# Task brief
Working from the entries that follow, transcribe exactly and only the lines from the one with "pink triangle: (439, 424)" through the last, pictures excluded.

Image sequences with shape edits

****************

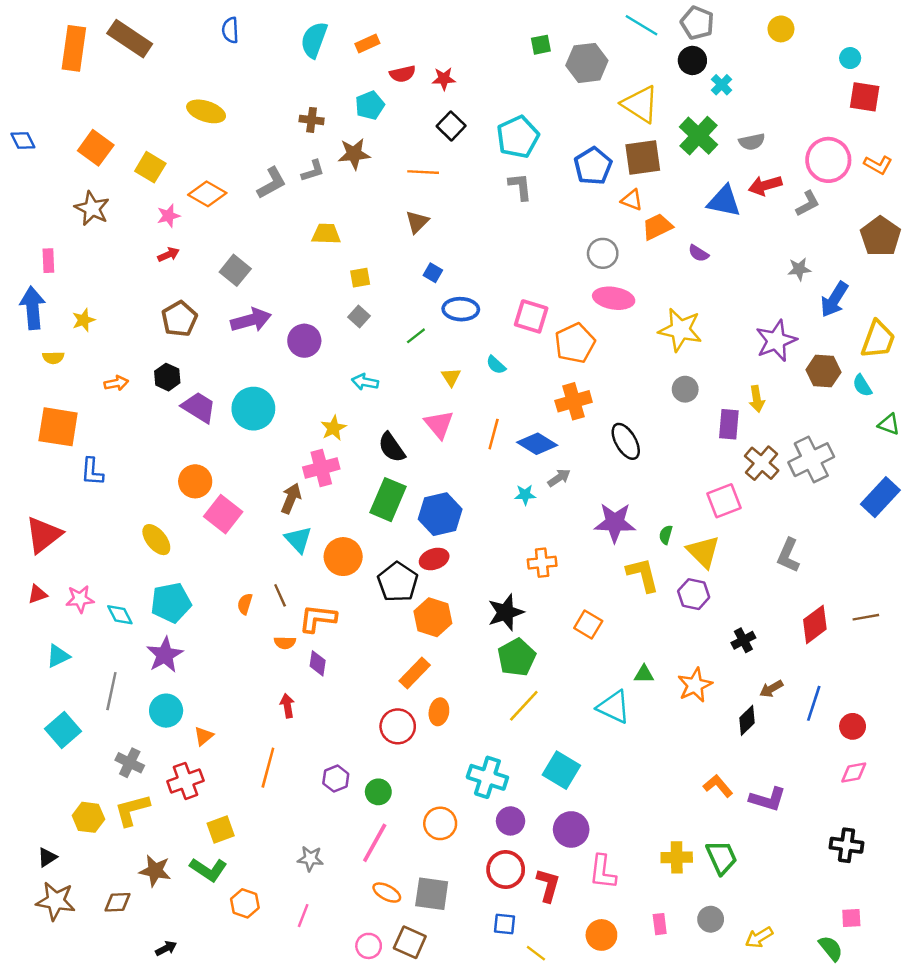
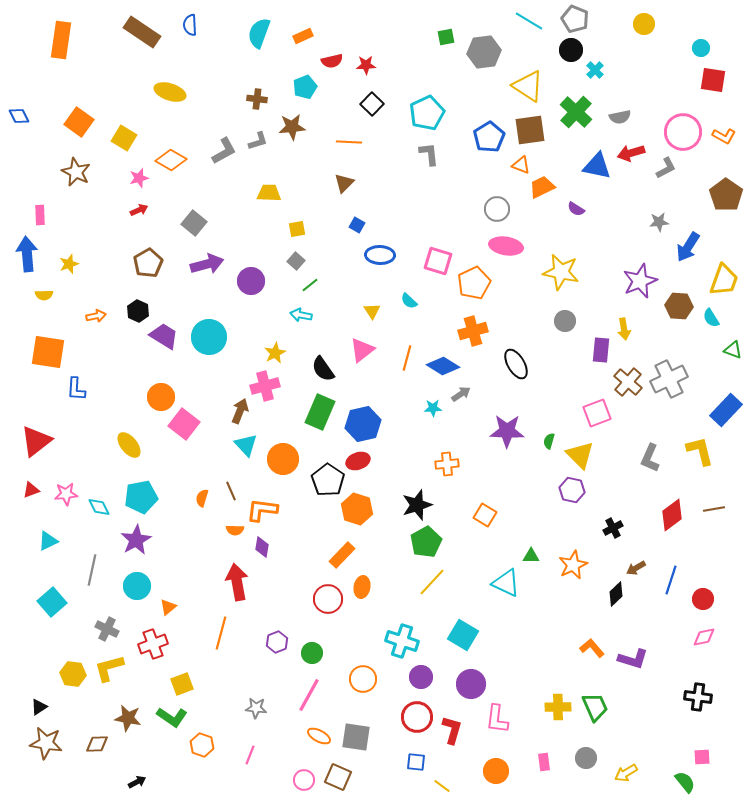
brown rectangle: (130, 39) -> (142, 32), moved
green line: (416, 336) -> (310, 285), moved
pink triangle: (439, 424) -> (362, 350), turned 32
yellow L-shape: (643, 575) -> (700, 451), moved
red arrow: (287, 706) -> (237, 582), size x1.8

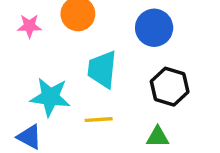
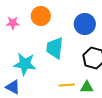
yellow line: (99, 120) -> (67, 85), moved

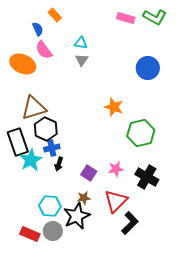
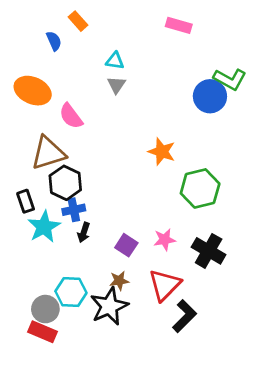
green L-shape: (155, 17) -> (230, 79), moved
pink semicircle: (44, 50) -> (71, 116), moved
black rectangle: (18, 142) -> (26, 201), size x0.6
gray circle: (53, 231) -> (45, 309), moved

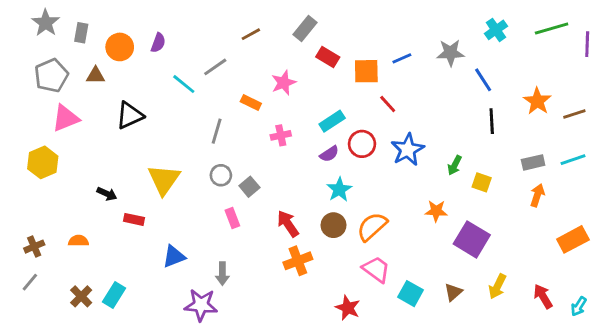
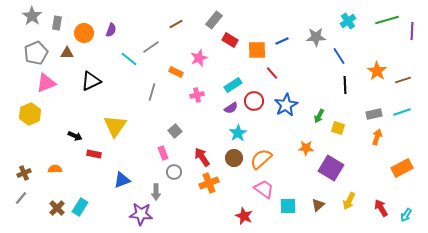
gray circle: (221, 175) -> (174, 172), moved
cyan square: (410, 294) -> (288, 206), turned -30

****************

# Answer
pink triangle: (439, 424) -> (362, 350), turned 32
yellow L-shape: (643, 575) -> (700, 451), moved
red arrow: (287, 706) -> (237, 582), size x1.8

yellow line: (99, 120) -> (67, 85), moved

green L-shape: (155, 17) -> (230, 79), moved
pink semicircle: (44, 50) -> (71, 116), moved
black rectangle: (18, 142) -> (26, 201), size x0.6
gray circle: (53, 231) -> (45, 309), moved

gray circle: (221, 175) -> (174, 172), moved
cyan square: (410, 294) -> (288, 206), turned -30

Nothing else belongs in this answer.